(GIVEN RECORDS)
----

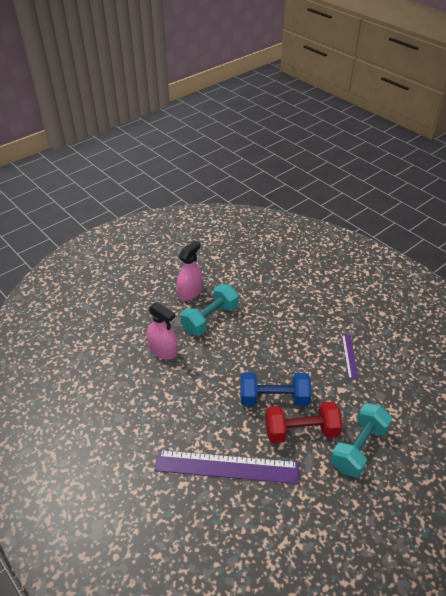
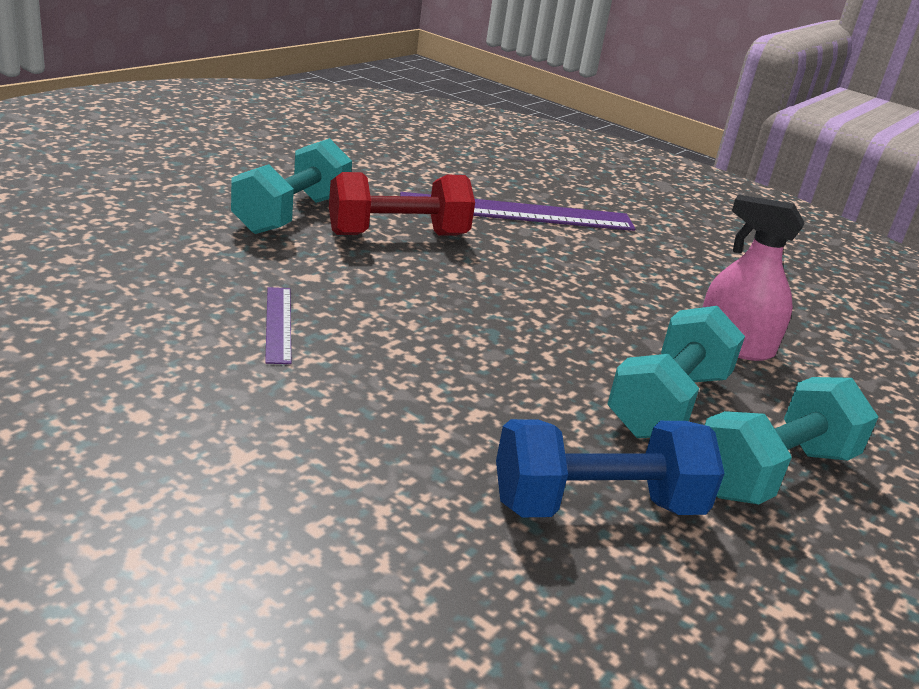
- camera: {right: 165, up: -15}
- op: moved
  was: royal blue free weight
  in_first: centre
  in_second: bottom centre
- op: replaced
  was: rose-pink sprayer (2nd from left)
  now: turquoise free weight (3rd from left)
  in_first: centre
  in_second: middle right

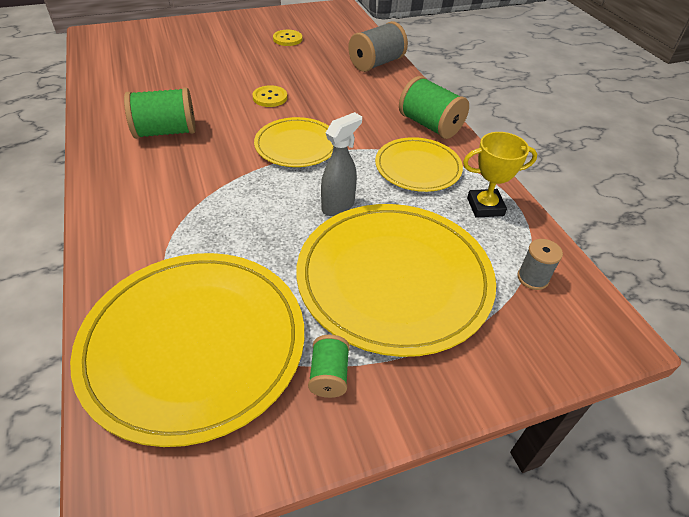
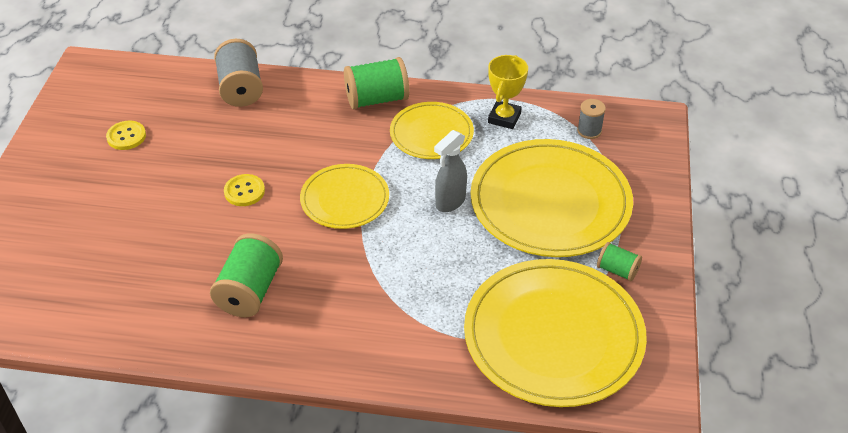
- camera: {right: -60, up: 0}
- op: turned
  was: ash-grey sprayer
  in_first: top centre
  in_second: centre
  clockwise: -120

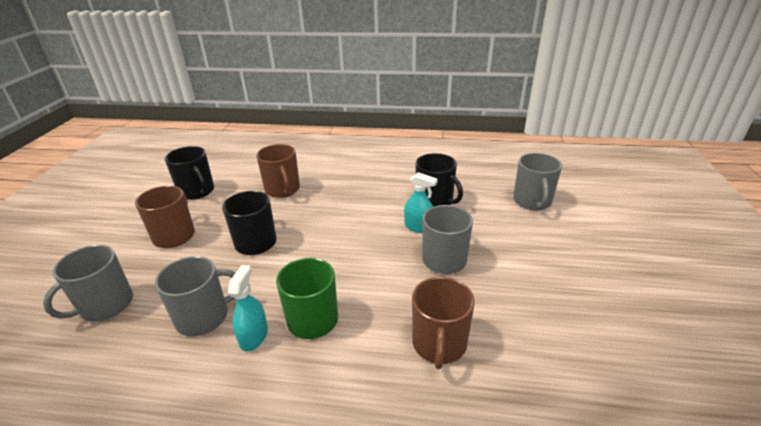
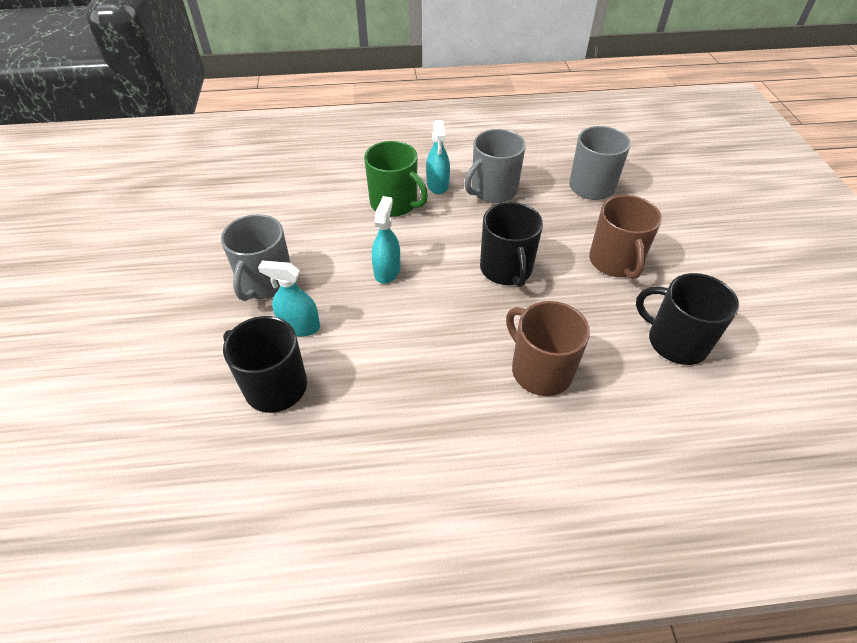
- camera: {right: 165, up: 15}
- op: removed
  was: russet coffee mug (3rd from left)
  in_first: bottom centre
- op: removed
  was: ash-grey coffee mug (4th from left)
  in_first: middle right
- op: added
  now: turquoise sprayer (2nd from left)
  in_second: centre

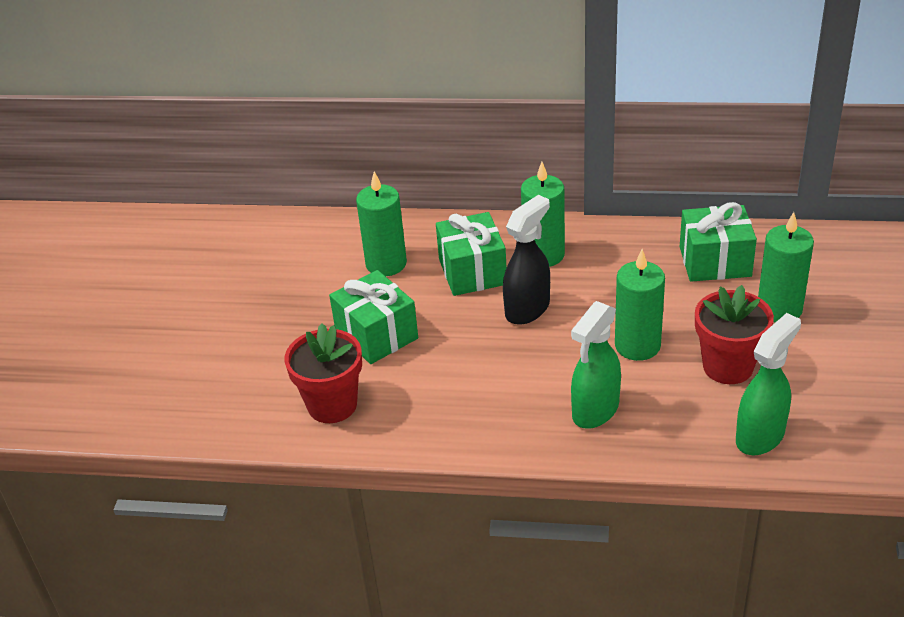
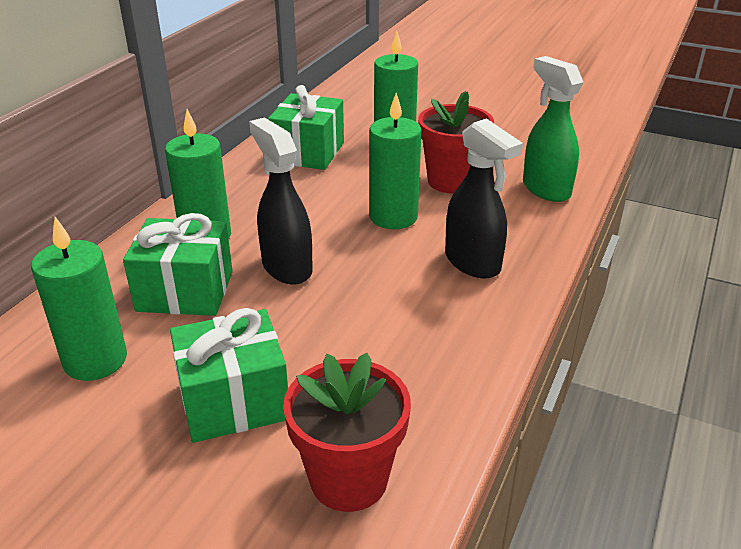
- camera: {right: -75, up: -5}
- op: recoloured
  was: green sprayer (1st from left)
  now: ebony sprayer (2nd from left)
  in_first: centre
  in_second: centre

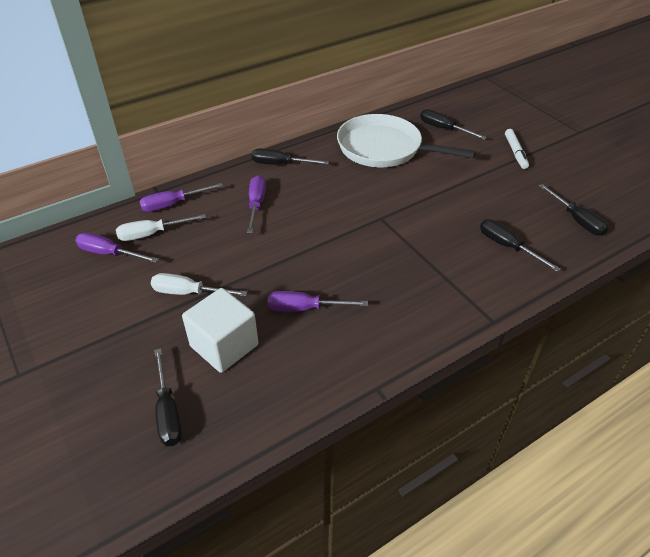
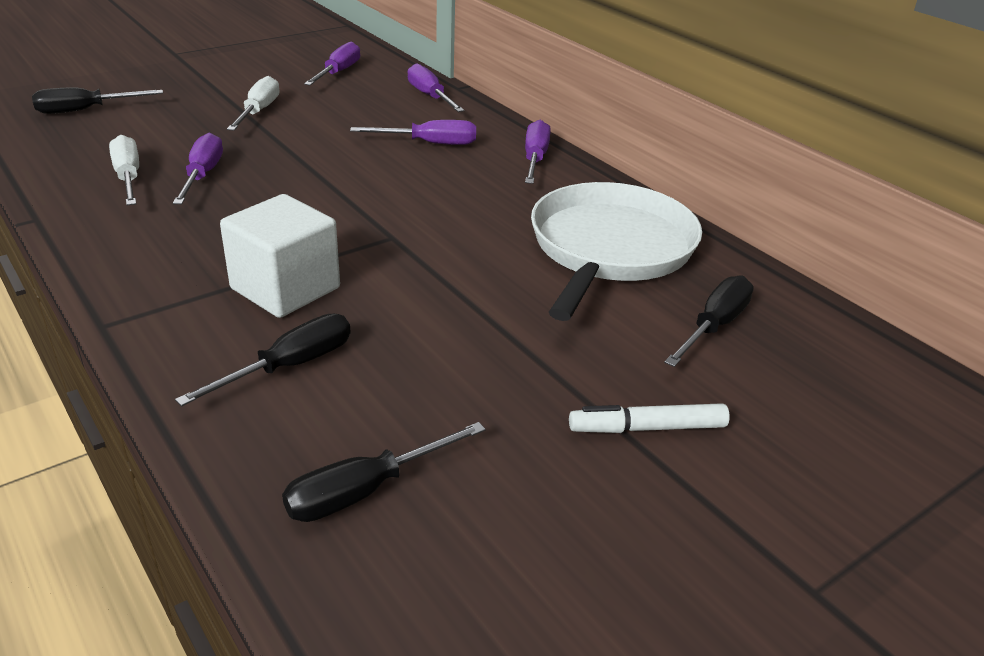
- camera: {right: 85, up: -10}
- op: moved
  was: pure white hand screwdriver (1st from left)
  in_first: middle left
  in_second: top left
- op: moved
  was: pure white cube
  in_first: centre
  in_second: middle left
- op: recoloured
  was: ebony hand screwdriver (2nd from left)
  now: violet hand screwdriver (5th from left)
  in_first: top centre
  in_second: top centre

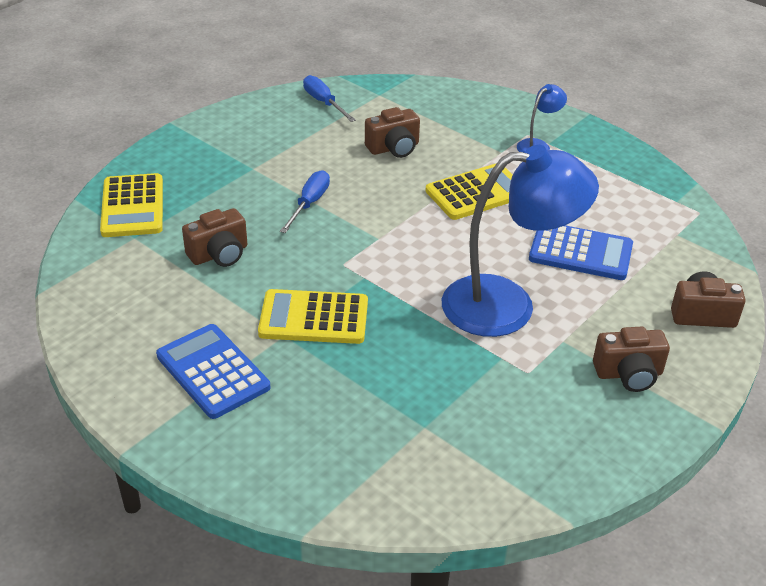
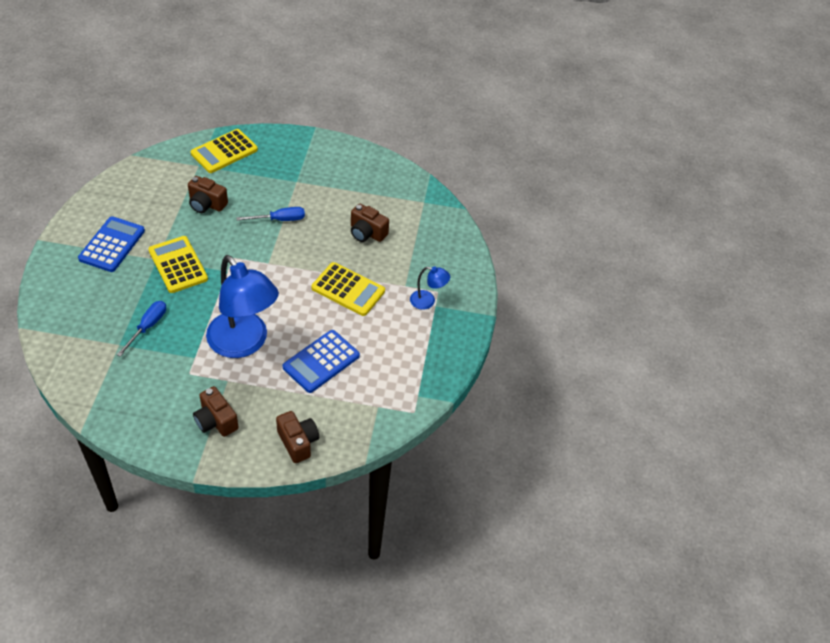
- camera: {right: 55, up: 10}
- op: moved
  was: royal blue hand screwdriver (2nd from left in the first image)
  now: royal blue hand screwdriver (1st from left)
  in_first: top centre
  in_second: middle left
- op: turned
  was: royal blue pocket calculator (2nd from left)
  in_first: middle right
  in_second: centre
  clockwise: 60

----

(WHAT IS EXPECTED) Give the count, and only the count, of lines in these records that hold the string "camera".

(ANSWER) 6